(Beginning of DATA LISTING)
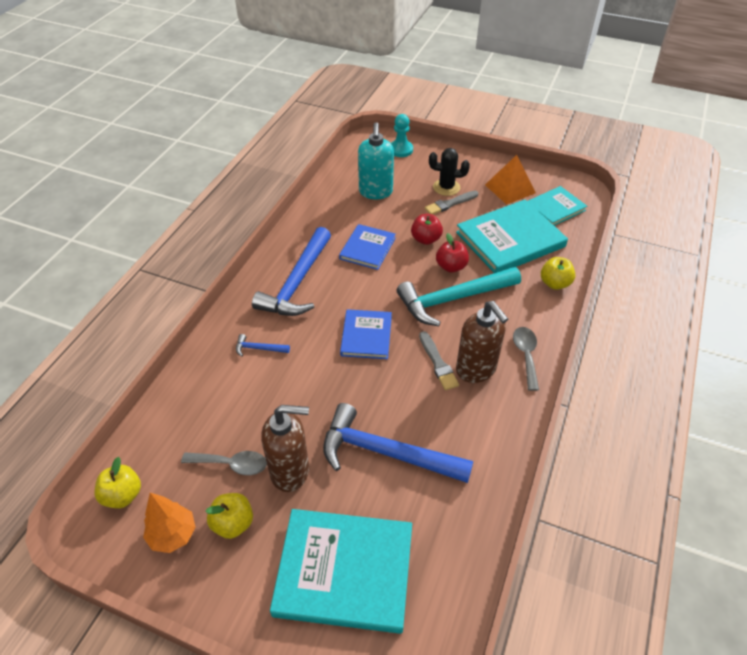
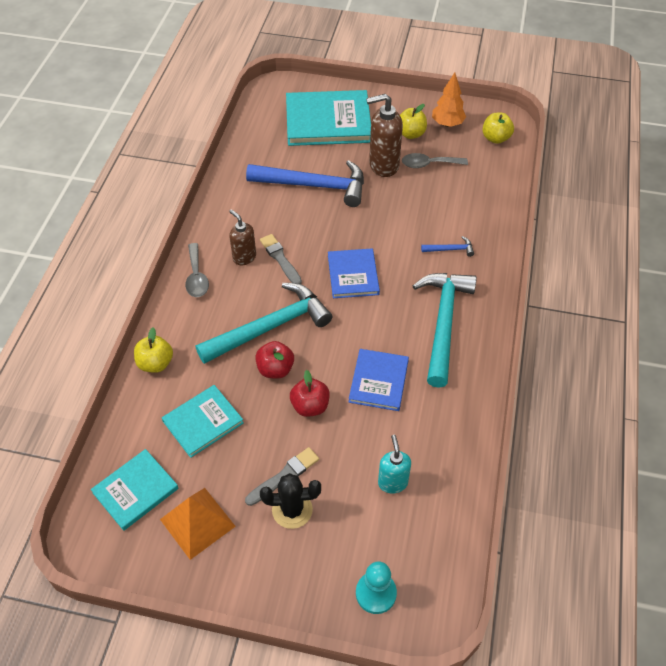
camera: 170 degrees right, 5 degrees up
(297, 283) = (443, 323): blue hammer -> turquoise hammer
(375, 192) = (392, 482): turquoise soap dispenser -> turquoise soap dispenser, size x0.62
(476, 370) = (244, 257): brown soap dispenser -> brown soap dispenser, size x0.62
(510, 239) = (203, 422): turquoise book -> turquoise book, size x0.58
(End of DATA LISTING)
## WORK INSTRUCTIONS
Across the whole listing, reproduce each line verbatim and exclude every picture.

## RESPONSE TO THIS EXERCISE
camera: 170 degrees right, 5 degrees up
(297, 283) = (443, 323): blue hammer -> turquoise hammer
(375, 192) = (392, 482): turquoise soap dispenser -> turquoise soap dispenser, size x0.62
(476, 370) = (244, 257): brown soap dispenser -> brown soap dispenser, size x0.62
(510, 239) = (203, 422): turquoise book -> turquoise book, size x0.58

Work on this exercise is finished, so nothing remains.